Action item = Leaving the pictures aside, repeat every line below exactly.

Start of Available data

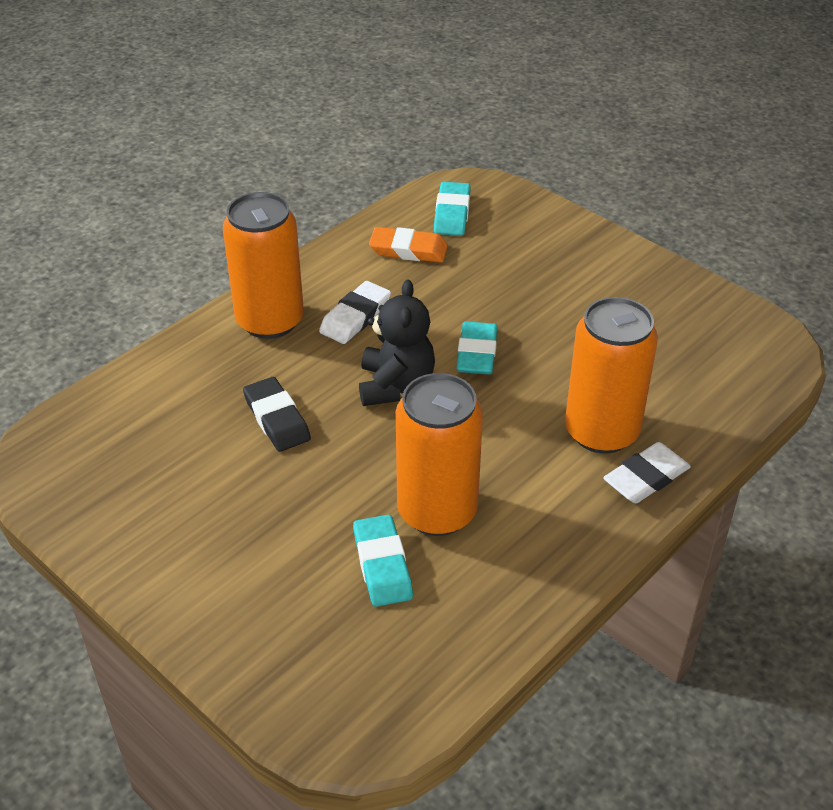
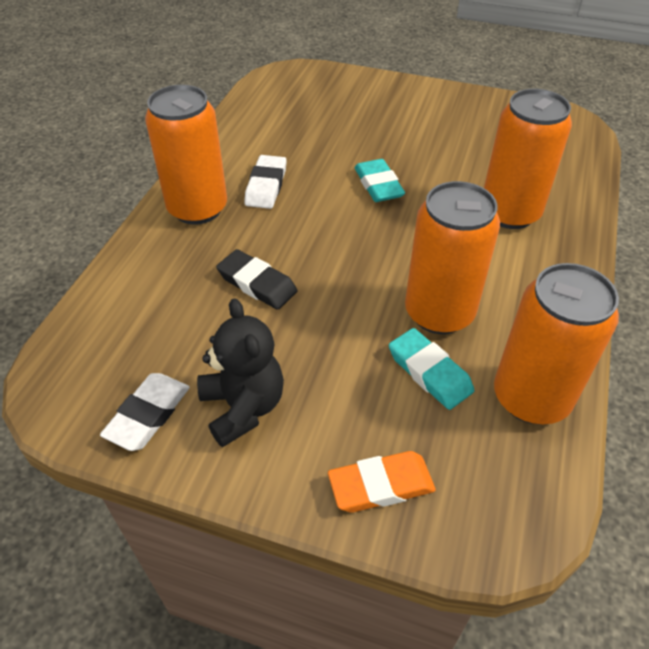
camera: 25 degrees left, 5 degrees up
(395, 386) = (335, 227): black teddy bear -> black teddy bear (243, 407)
(408, 250) = (272, 127): orange eraser -> orange eraser (381, 485)
(452, 213) = (286, 94): turquoise eraser -> none
(465, 626) = (531, 397): none -> orange can
(646, 478) = (565, 235): white eraser -> white eraser (148, 414)

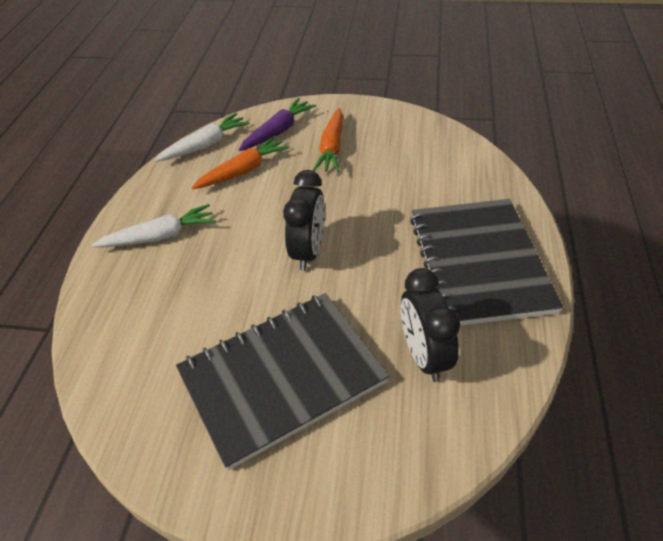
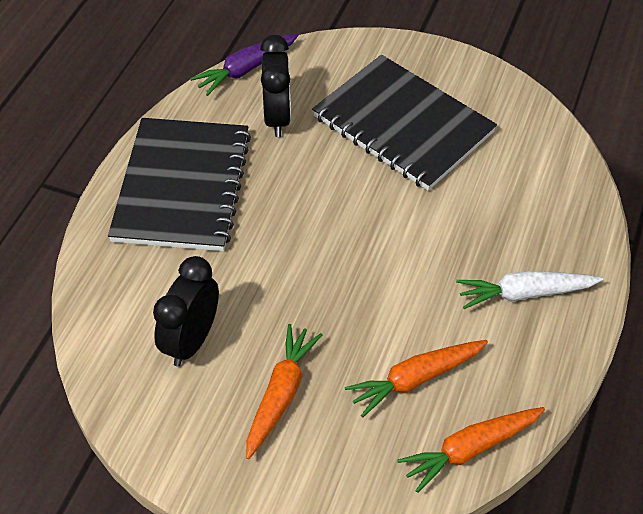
camera: 170 degrees left, 5 degrees up
(205, 145) = (470, 449): white carrot -> orange carrot
(278, 131) = (352, 453): purple carrot -> purple carrot (246, 69)
(281, 377) = (402, 125): black notebook -> black notebook turned 60 degrees clockwise
(309, 251) = (353, 236): black clock -> black clock (191, 341)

End of Available data

Result =
camera: 25 degrees left, 5 degrees up
(395, 386) = (335, 227): black teddy bear -> black teddy bear (243, 407)
(408, 250) = (272, 127): orange eraser -> orange eraser (381, 485)
(452, 213) = (286, 94): turquoise eraser -> none
(465, 626) = (531, 397): none -> orange can
(646, 478) = (565, 235): white eraser -> white eraser (148, 414)

camera: 170 degrees left, 5 degrees up
(205, 145) = (470, 449): white carrot -> orange carrot
(278, 131) = (352, 453): purple carrot -> purple carrot (246, 69)
(281, 377) = (402, 125): black notebook -> black notebook turned 60 degrees clockwise
(309, 251) = (353, 236): black clock -> black clock (191, 341)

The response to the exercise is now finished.